> Assignment
For the entries below, the expected answer is the line with "R8: 1.5k (J1/3, KEY) -> 1.5k (+12V, J1/3)", the line with "R101: 15 (+5V, J103/2) -> 1 (+5V, J103/2)", and every line between them, exactly as written, and nothing more.

> Dataset extract
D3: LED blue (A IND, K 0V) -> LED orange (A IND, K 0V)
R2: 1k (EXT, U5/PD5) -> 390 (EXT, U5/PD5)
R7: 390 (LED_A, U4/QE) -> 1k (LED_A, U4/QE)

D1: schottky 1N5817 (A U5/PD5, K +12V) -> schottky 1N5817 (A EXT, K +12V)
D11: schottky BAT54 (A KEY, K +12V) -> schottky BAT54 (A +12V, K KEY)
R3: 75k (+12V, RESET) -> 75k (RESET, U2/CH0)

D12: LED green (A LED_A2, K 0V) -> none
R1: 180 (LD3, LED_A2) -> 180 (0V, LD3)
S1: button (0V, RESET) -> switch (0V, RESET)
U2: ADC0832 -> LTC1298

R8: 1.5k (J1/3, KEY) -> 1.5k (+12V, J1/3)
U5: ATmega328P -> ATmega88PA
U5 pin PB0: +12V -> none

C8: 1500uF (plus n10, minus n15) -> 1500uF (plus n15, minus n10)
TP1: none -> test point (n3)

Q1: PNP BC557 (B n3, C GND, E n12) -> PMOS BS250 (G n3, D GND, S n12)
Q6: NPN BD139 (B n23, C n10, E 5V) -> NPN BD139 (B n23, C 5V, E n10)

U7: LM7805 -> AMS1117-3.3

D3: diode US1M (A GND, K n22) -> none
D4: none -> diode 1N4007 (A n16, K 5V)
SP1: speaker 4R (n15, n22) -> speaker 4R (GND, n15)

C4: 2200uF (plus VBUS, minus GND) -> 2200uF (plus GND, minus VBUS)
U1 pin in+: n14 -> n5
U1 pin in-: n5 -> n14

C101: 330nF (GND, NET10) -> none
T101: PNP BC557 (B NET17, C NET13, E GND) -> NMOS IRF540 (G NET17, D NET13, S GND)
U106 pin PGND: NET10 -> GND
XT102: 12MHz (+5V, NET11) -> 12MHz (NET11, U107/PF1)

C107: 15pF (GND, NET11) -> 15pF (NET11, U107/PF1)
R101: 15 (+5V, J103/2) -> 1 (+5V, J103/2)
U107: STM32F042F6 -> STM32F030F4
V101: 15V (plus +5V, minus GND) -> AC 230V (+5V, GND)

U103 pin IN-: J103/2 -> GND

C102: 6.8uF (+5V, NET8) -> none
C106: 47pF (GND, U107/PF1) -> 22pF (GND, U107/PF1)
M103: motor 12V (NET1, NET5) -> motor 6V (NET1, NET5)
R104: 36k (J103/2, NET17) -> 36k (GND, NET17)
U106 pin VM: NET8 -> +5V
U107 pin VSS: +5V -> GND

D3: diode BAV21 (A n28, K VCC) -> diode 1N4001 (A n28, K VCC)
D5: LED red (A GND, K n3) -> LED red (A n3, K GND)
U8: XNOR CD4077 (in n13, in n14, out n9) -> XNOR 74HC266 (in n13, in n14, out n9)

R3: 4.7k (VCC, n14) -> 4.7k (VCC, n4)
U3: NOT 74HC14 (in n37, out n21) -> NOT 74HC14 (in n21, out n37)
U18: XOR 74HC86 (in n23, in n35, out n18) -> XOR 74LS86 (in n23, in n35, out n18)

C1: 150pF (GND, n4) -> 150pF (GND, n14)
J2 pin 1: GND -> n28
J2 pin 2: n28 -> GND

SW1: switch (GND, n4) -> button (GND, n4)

> Task result
R8: 1.5k (J1/3, KEY) -> 1.5k (+12V, J1/3)
U5: ATmega328P -> ATmega88PA
U5 pin PB0: +12V -> none

C8: 1500uF (plus n10, minus n15) -> 1500uF (plus n15, minus n10)
TP1: none -> test point (n3)

Q1: PNP BC557 (B n3, C GND, E n12) -> PMOS BS250 (G n3, D GND, S n12)
Q6: NPN BD139 (B n23, C n10, E 5V) -> NPN BD139 (B n23, C 5V, E n10)

U7: LM7805 -> AMS1117-3.3

D3: diode US1M (A GND, K n22) -> none
D4: none -> diode 1N4007 (A n16, K 5V)
SP1: speaker 4R (n15, n22) -> speaker 4R (GND, n15)

C4: 2200uF (plus VBUS, minus GND) -> 2200uF (plus GND, minus VBUS)
U1 pin in+: n14 -> n5
U1 pin in-: n5 -> n14

C101: 330nF (GND, NET10) -> none
T101: PNP BC557 (B NET17, C NET13, E GND) -> NMOS IRF540 (G NET17, D NET13, S GND)
U106 pin PGND: NET10 -> GND
XT102: 12MHz (+5V, NET11) -> 12MHz (NET11, U107/PF1)

C107: 15pF (GND, NET11) -> 15pF (NET11, U107/PF1)
R101: 15 (+5V, J103/2) -> 1 (+5V, J103/2)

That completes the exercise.